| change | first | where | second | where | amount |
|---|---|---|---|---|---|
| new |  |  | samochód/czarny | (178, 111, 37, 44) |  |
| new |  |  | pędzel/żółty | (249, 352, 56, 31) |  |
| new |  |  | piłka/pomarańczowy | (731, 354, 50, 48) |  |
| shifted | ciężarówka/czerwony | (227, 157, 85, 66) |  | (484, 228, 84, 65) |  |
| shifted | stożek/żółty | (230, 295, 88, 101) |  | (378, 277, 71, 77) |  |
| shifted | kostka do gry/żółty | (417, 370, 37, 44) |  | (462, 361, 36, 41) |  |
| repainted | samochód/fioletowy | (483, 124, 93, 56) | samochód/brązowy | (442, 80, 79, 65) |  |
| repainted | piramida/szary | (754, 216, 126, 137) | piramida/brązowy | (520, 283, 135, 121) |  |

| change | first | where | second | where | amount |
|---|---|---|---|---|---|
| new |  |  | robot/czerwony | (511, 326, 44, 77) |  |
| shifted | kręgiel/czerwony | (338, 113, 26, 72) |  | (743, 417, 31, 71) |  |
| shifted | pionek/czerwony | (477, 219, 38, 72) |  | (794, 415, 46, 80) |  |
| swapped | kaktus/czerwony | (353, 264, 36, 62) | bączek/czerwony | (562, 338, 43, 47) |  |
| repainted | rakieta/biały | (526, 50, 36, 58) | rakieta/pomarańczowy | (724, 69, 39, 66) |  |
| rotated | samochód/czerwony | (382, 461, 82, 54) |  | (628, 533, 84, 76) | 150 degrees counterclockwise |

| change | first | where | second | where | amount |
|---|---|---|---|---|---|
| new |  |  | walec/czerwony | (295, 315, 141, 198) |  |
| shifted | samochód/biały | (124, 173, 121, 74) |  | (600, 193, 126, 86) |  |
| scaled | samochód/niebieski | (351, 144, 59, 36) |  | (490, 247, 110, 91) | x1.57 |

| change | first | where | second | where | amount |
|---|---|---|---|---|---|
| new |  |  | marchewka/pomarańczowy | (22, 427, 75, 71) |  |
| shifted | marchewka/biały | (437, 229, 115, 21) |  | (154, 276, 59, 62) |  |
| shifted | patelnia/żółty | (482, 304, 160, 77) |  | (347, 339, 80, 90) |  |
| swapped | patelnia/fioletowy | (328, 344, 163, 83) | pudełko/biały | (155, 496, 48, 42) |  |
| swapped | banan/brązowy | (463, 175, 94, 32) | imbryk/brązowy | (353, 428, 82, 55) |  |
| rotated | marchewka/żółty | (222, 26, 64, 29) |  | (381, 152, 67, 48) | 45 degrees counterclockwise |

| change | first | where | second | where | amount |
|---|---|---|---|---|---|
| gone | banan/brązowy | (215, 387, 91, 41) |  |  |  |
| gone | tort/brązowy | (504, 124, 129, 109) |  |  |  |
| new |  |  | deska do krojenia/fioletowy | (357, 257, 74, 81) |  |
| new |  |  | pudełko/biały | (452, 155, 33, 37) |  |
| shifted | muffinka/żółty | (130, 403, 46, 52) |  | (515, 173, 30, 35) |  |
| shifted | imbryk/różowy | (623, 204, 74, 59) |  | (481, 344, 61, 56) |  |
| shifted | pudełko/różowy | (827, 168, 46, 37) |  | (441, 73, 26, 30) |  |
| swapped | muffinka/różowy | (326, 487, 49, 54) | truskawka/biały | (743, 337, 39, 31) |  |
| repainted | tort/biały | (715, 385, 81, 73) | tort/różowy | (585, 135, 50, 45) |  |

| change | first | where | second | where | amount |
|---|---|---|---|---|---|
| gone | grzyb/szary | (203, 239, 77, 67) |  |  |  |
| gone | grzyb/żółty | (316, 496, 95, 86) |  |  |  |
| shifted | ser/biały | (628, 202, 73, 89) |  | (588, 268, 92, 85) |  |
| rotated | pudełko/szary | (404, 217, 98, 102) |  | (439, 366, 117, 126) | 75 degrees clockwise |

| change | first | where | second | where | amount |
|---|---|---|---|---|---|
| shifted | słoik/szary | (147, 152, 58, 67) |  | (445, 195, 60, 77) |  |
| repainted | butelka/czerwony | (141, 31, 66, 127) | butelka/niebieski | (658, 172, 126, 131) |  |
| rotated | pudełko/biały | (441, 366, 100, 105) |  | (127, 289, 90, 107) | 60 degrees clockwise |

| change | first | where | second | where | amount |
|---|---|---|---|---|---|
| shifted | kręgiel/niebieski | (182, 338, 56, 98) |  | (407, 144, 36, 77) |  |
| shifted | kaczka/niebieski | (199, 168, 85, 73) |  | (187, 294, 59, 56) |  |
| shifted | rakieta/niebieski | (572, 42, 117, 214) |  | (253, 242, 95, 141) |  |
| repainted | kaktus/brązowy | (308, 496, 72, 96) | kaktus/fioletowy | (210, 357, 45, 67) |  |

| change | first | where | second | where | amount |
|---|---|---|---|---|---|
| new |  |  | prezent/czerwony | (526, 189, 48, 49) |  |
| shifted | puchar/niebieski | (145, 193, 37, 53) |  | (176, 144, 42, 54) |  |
********************
Write out each entry exactly, and omit nothing.

| change | first | where | second | where | amount |
|---|---|---|---|---|---|
| new |  |  | samochód/czarny | (178, 111, 37, 44) |  |
| new |  |  | pędzel/żółty | (249, 352, 56, 31) |  |
| new |  |  | piłka/pomarańczowy | (731, 354, 50, 48) |  |
| shifted | ciężarówka/czerwony | (227, 157, 85, 66) |  | (484, 228, 84, 65) |  |
| shifted | stożek/żółty | (230, 295, 88, 101) |  | (378, 277, 71, 77) |  |
| shifted | kostka do gry/żółty | (417, 370, 37, 44) |  | (462, 361, 36, 41) |  |
| repainted | samochód/fioletowy | (483, 124, 93, 56) | samochód/brązowy | (442, 80, 79, 65) |  |
| repainted | piramida/szary | (754, 216, 126, 137) | piramida/brązowy | (520, 283, 135, 121) |  |

| change | first | where | second | where | amount |
|---|---|---|---|---|---|
| new |  |  | robot/czerwony | (511, 326, 44, 77) |  |
| shifted | kręgiel/czerwony | (338, 113, 26, 72) |  | (743, 417, 31, 71) |  |
| shifted | pionek/czerwony | (477, 219, 38, 72) |  | (794, 415, 46, 80) |  |
| swapped | kaktus/czerwony | (353, 264, 36, 62) | bączek/czerwony | (562, 338, 43, 47) |  |
| repainted | rakieta/biały | (526, 50, 36, 58) | rakieta/pomarańczowy | (724, 69, 39, 66) |  |
| rotated | samochód/czerwony | (382, 461, 82, 54) |  | (628, 533, 84, 76) | 150 degrees counterclockwise |

| change | first | where | second | where | amount |
|---|---|---|---|---|---|
| new |  |  | walec/czerwony | (295, 315, 141, 198) |  |
| shifted | samochód/biały | (124, 173, 121, 74) |  | (600, 193, 126, 86) |  |
| scaled | samochód/niebieski | (351, 144, 59, 36) |  | (490, 247, 110, 91) | x1.57 |

| change | first | where | second | where | amount |
|---|---|---|---|---|---|
| new |  |  | marchewka/pomarańczowy | (22, 427, 75, 71) |  |
| shifted | marchewka/biały | (437, 229, 115, 21) |  | (154, 276, 59, 62) |  |
| shifted | patelnia/żółty | (482, 304, 160, 77) |  | (347, 339, 80, 90) |  |
| swapped | patelnia/fioletowy | (328, 344, 163, 83) | pudełko/biały | (155, 496, 48, 42) |  |
| swapped | banan/brązowy | (463, 175, 94, 32) | imbryk/brązowy | (353, 428, 82, 55) |  |
| rotated | marchewka/żółty | (222, 26, 64, 29) |  | (381, 152, 67, 48) | 45 degrees counterclockwise |

| change | first | where | second | where | amount |
|---|---|---|---|---|---|
| gone | banan/brązowy | (215, 387, 91, 41) |  |  |  |
| gone | tort/brązowy | (504, 124, 129, 109) |  |  |  |
| new |  |  | deska do krojenia/fioletowy | (357, 257, 74, 81) |  |
| new |  |  | pudełko/biały | (452, 155, 33, 37) |  |
| shifted | muffinka/żółty | (130, 403, 46, 52) |  | (515, 173, 30, 35) |  |
| shifted | imbryk/różowy | (623, 204, 74, 59) |  | (481, 344, 61, 56) |  |
| shifted | pudełko/różowy | (827, 168, 46, 37) |  | (441, 73, 26, 30) |  |
| swapped | muffinka/różowy | (326, 487, 49, 54) | truskawka/biały | (743, 337, 39, 31) |  |
| repainted | tort/biały | (715, 385, 81, 73) | tort/różowy | (585, 135, 50, 45) |  |

| change | first | where | second | where | amount |
|---|---|---|---|---|---|
| gone | grzyb/szary | (203, 239, 77, 67) |  |  |  |
| gone | grzyb/żółty | (316, 496, 95, 86) |  |  |  |
| shifted | ser/biały | (628, 202, 73, 89) |  | (588, 268, 92, 85) |  |
| rotated | pudełko/szary | (404, 217, 98, 102) |  | (439, 366, 117, 126) | 75 degrees clockwise |

| change | first | where | second | where | amount |
|---|---|---|---|---|---|
| shifted | słoik/szary | (147, 152, 58, 67) |  | (445, 195, 60, 77) |  |
| repainted | butelka/czerwony | (141, 31, 66, 127) | butelka/niebieski | (658, 172, 126, 131) |  |
| rotated | pudełko/biały | (441, 366, 100, 105) |  | (127, 289, 90, 107) | 60 degrees clockwise |

| change | first | where | second | where | amount |
|---|---|---|---|---|---|
| shifted | kręgiel/niebieski | (182, 338, 56, 98) |  | (407, 144, 36, 77) |  |
| shifted | kaczka/niebieski | (199, 168, 85, 73) |  | (187, 294, 59, 56) |  |
| shifted | rakieta/niebieski | (572, 42, 117, 214) |  | (253, 242, 95, 141) |  |
| repainted | kaktus/brązowy | (308, 496, 72, 96) | kaktus/fioletowy | (210, 357, 45, 67) |  |

| change | first | where | second | where | amount |
|---|---|---|---|---|---|
| new |  |  | prezent/czerwony | (526, 189, 48, 49) |  |
| shifted | puchar/niebieski | (145, 193, 37, 53) |  | (176, 144, 42, 54) |  |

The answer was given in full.